## Recorded information
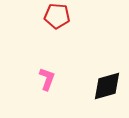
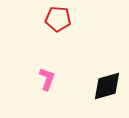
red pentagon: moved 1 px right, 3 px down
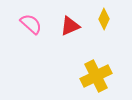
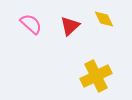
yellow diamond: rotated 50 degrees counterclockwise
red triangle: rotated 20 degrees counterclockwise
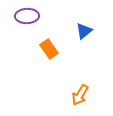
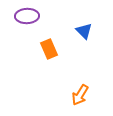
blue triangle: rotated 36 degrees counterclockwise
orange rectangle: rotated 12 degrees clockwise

==

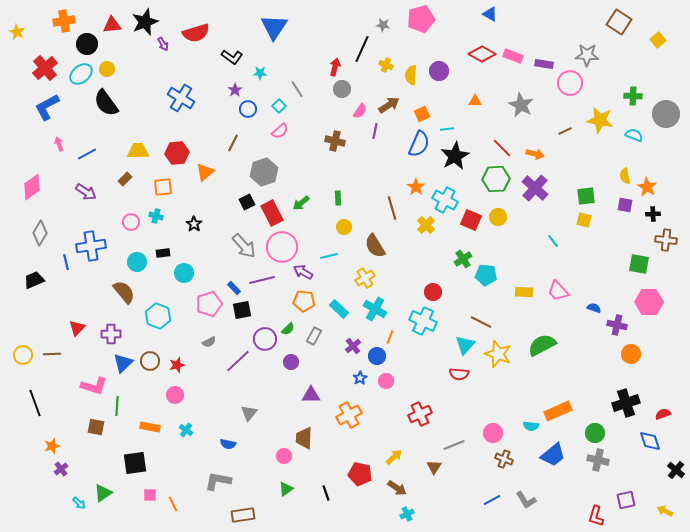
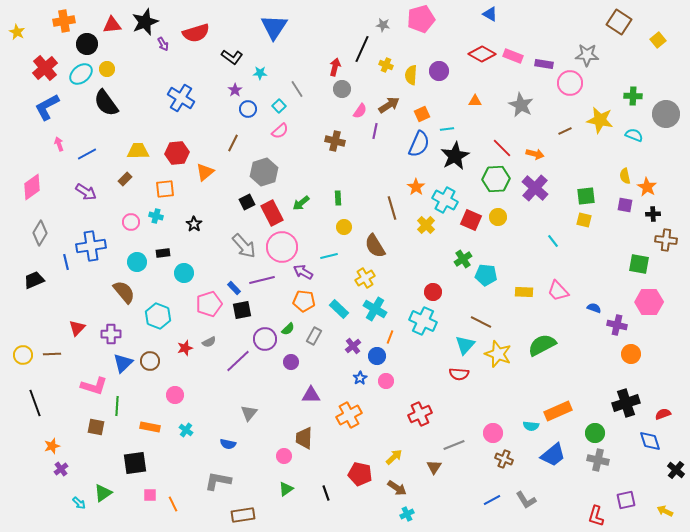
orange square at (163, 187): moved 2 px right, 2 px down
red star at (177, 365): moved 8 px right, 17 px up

## What the exercise asks
Duplicate the records from the line containing "blue triangle: rotated" through the line containing "orange rectangle: rotated", both included.

## Exercise result
blue triangle: rotated 36 degrees counterclockwise
orange rectangle: rotated 12 degrees clockwise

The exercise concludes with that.